## PROVIDED MATERIAL
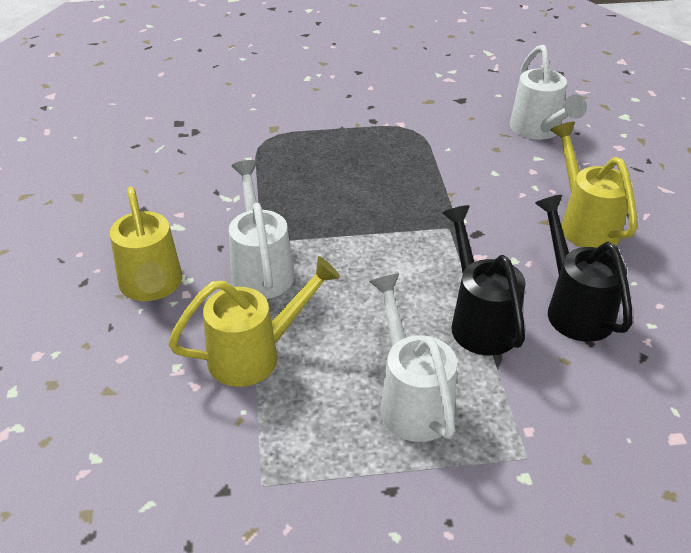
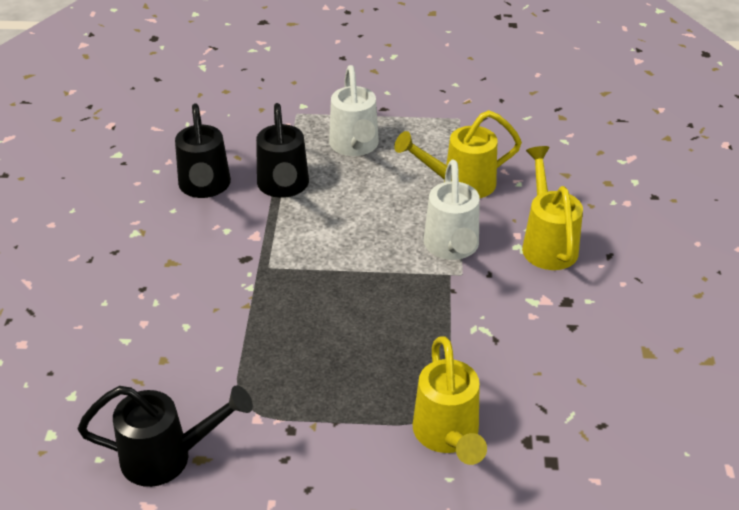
camera: 170 degrees left, 0 degrees up
(451, 99) = (168, 457): none -> black watering can
(539, 131) = (94, 381): white watering can -> none
(584, 223) = (138, 256): yellow watering can -> yellow watering can (448, 437)

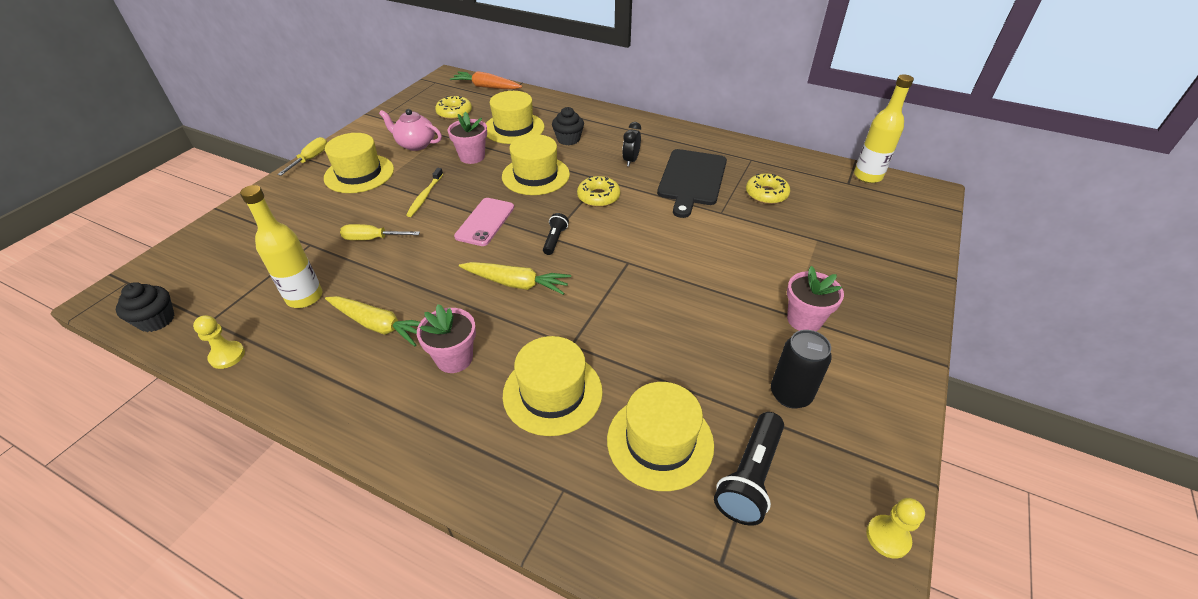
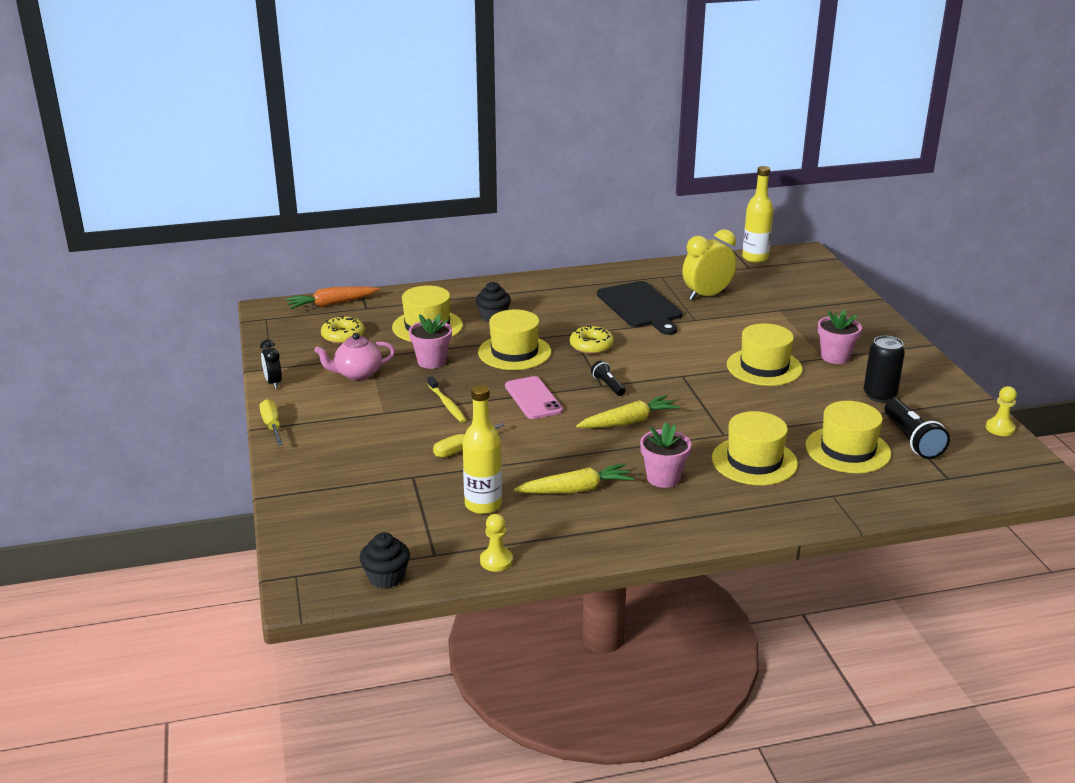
camera: 40 degrees left, 15 degrees down
(359, 174) = (349, 415): yellow hat -> yellow hat (764, 367)
(631, 160) = (573, 312): black clock -> black clock (273, 383)
(766, 194) = (707, 295): yellow donut -> yellow clock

## WORK INSTRUCTIONS
In repeating the lines above, keep the wording exact and leave every picture out.

## RESULT OF THE TASK
camera: 170 degrees left, 0 degrees up
(451, 99) = (168, 457): none -> black watering can
(539, 131) = (94, 381): white watering can -> none
(584, 223) = (138, 256): yellow watering can -> yellow watering can (448, 437)

camera: 40 degrees left, 15 degrees down
(359, 174) = (349, 415): yellow hat -> yellow hat (764, 367)
(631, 160) = (573, 312): black clock -> black clock (273, 383)
(766, 194) = (707, 295): yellow donut -> yellow clock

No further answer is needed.